**Exercise aim**
Use the entries below and reproduce exactly the lines from the one containing "(613, 420) = (529, 375): orange can -> none" down to the one containing "(797, 287) = (814, 309): orange", both of them included.

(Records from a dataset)
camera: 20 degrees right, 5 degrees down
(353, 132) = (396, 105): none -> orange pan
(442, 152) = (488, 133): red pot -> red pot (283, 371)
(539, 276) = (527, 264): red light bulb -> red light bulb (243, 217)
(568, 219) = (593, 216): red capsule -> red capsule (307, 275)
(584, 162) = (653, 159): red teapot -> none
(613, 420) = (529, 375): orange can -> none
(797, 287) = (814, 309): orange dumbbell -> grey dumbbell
---
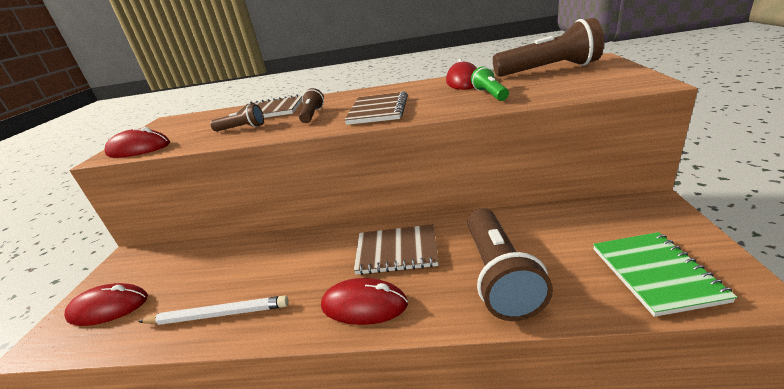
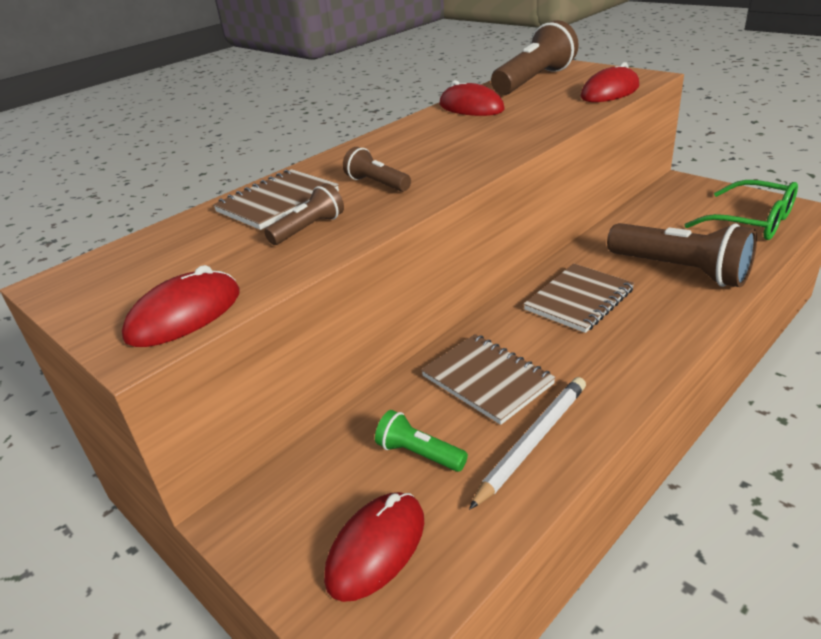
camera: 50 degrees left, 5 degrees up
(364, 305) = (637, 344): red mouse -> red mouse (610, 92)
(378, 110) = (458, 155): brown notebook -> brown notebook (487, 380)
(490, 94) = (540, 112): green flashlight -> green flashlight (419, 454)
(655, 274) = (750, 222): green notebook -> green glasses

**Result of this exercise**
(613, 420) = (529, 375): orange can -> none
(797, 287) = (814, 309): orange dumbbell -> grey dumbbell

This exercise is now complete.